■ Data under study:

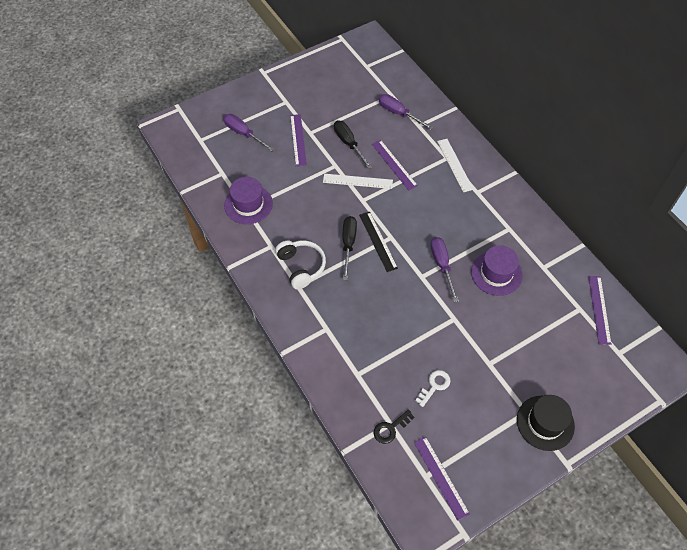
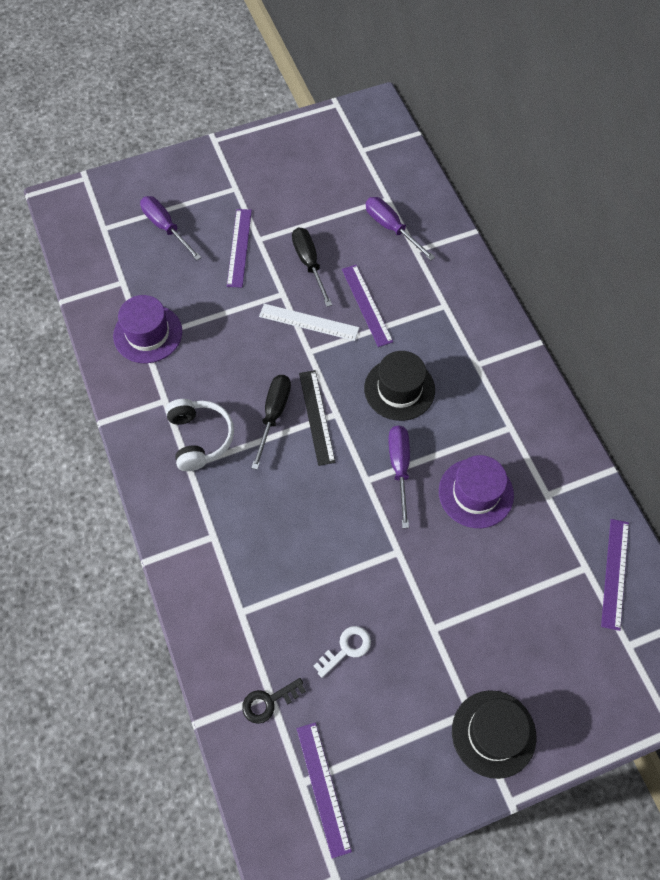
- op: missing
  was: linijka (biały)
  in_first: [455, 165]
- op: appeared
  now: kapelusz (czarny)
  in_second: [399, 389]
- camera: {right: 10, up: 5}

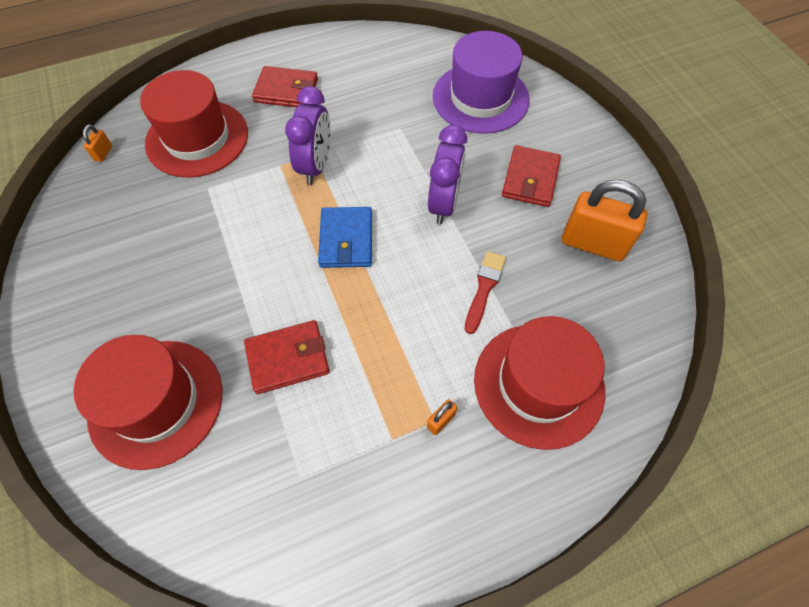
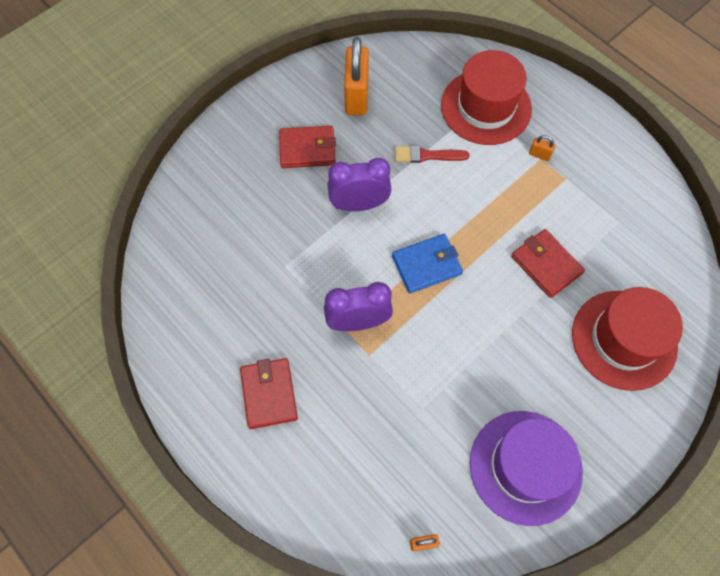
- op: missing
  was: kapelusz (czerwony)
  in_first: [197, 138]
- op: relocated
  was: kapelusz (fioletowy)
  in_first: [480, 98]
  in_second: [525, 467]
- camera: {right: -110, up: 5}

■ Work request: All of the data above is to be repeated exactly, with the pictures left out.

■ Answer for this exercise:
- op: missing
  was: linijka (biały)
  in_first: [455, 165]
- op: appeared
  now: kapelusz (czarny)
  in_second: [399, 389]
- camera: {right: 10, up: 5}

- op: missing
  was: kapelusz (czerwony)
  in_first: [197, 138]
- op: relocated
  was: kapelusz (fioletowy)
  in_first: [480, 98]
  in_second: [525, 467]
- camera: {right: -110, up: 5}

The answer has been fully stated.